REQUIREMENT
Without the pictures, set down every record below exactly as it reads.
== Segment start ==
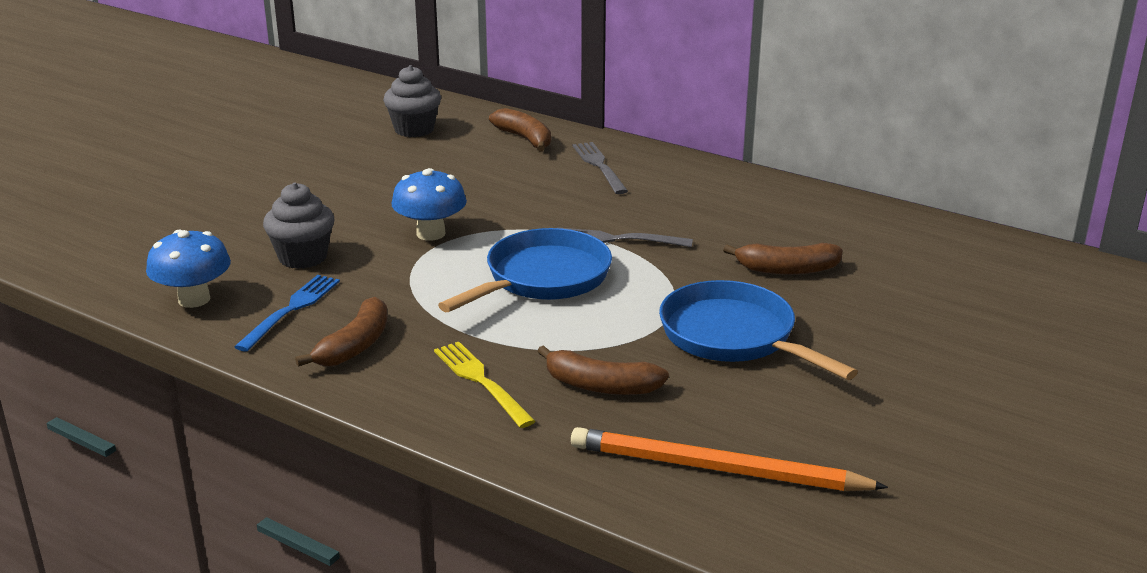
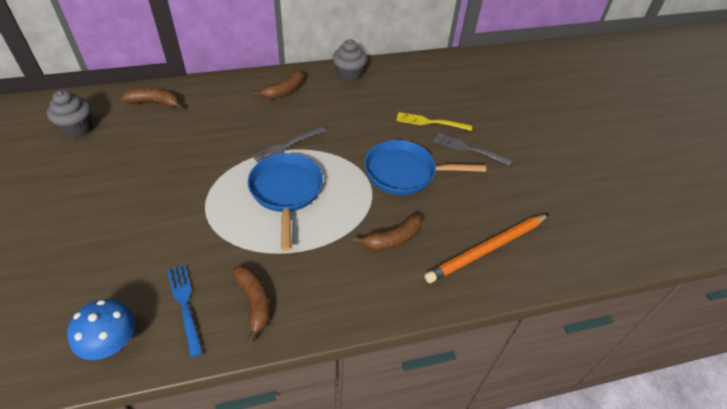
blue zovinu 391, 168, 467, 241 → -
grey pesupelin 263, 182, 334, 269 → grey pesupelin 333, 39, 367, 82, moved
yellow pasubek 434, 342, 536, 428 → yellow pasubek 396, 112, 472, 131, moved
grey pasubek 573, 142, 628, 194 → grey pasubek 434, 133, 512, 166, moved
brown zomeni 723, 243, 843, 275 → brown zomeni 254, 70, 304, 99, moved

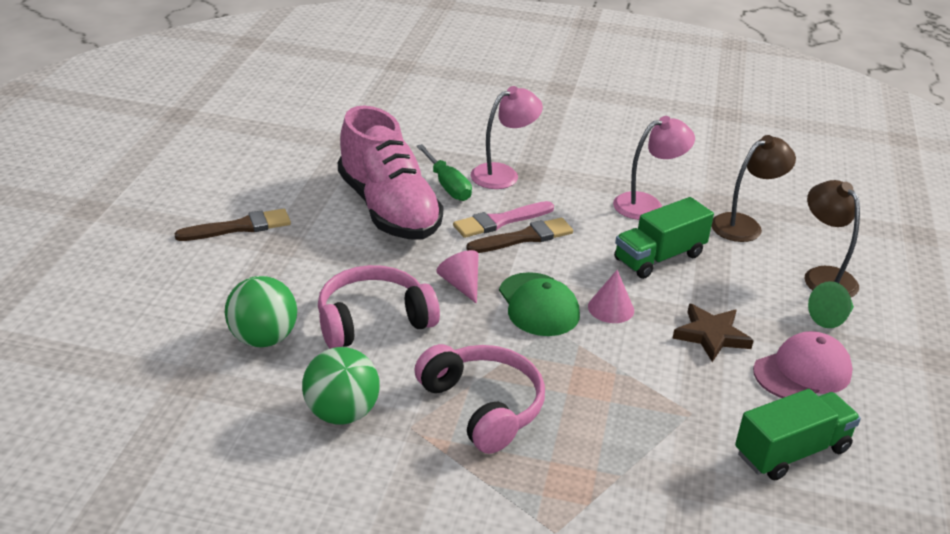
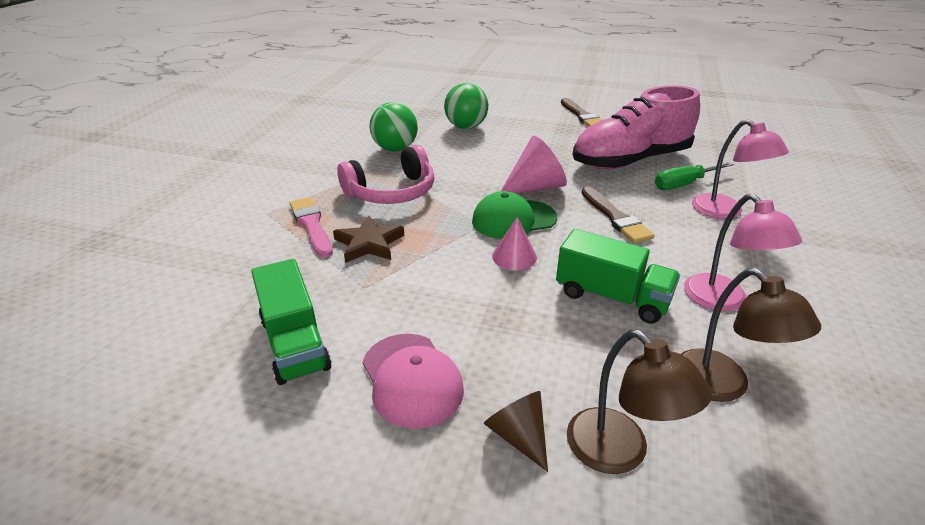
pink zolelilen 318, 265, 440, 349 → -
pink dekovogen 453, 201, 554, 238 → pink dekovogen 290, 197, 333, 258, moved
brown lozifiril 672, 304, 754, 362 → brown lozifiril 333, 216, 404, 263, moved
green libarix 808, 281, 854, 328 → brown libarix 484, 391, 548, 472
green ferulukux 614, 197, 714, 279 → green ferulukux 556, 229, 680, 324, 150 degrees clockwise
brown vuzudux 805, 180, 860, 297 → brown vuzudux 567, 329, 712, 474, 75 degrees clockwise
pink libarix 436, 250, 479, 304 → pink libarix 501, 136, 567, 194, x1.57

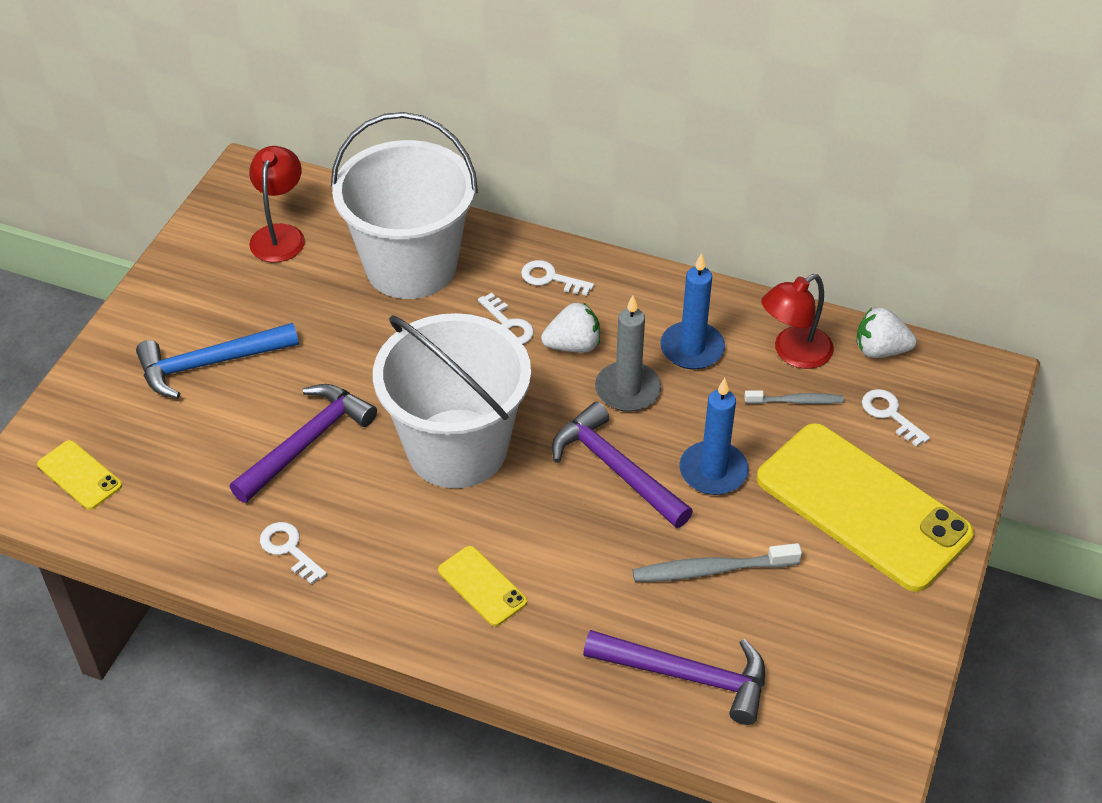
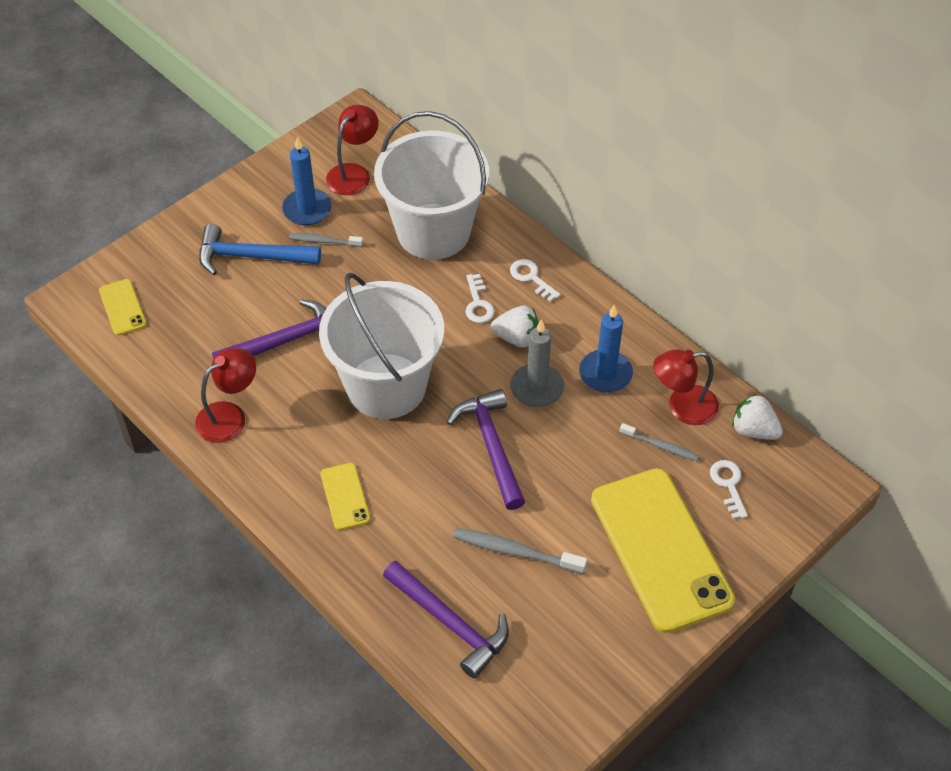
- → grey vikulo 289, 233, 363, 247
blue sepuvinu 679, 378, 749, 495 → blue sepuvinu 282, 136, 332, 225, moved
white zibegalo 260, 522, 327, 584 → red vuzudux 195, 348, 256, 443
== Segment end ==
RESPONSE AREA
blue zovinu 391, 168, 467, 241 → -
grey pesupelin 263, 182, 334, 269 → grey pesupelin 333, 39, 367, 82, moved
yellow pasubek 434, 342, 536, 428 → yellow pasubek 396, 112, 472, 131, moved
grey pasubek 573, 142, 628, 194 → grey pasubek 434, 133, 512, 166, moved
brown zomeni 723, 243, 843, 275 → brown zomeni 254, 70, 304, 99, moved

pink zolelilen 318, 265, 440, 349 → -
pink dekovogen 453, 201, 554, 238 → pink dekovogen 290, 197, 333, 258, moved
brown lozifiril 672, 304, 754, 362 → brown lozifiril 333, 216, 404, 263, moved
green libarix 808, 281, 854, 328 → brown libarix 484, 391, 548, 472
green ferulukux 614, 197, 714, 279 → green ferulukux 556, 229, 680, 324, 150 degrees clockwise
brown vuzudux 805, 180, 860, 297 → brown vuzudux 567, 329, 712, 474, 75 degrees clockwise
pink libarix 436, 250, 479, 304 → pink libarix 501, 136, 567, 194, x1.57

- → grey vikulo 289, 233, 363, 247
blue sepuvinu 679, 378, 749, 495 → blue sepuvinu 282, 136, 332, 225, moved
white zibegalo 260, 522, 327, 584 → red vuzudux 195, 348, 256, 443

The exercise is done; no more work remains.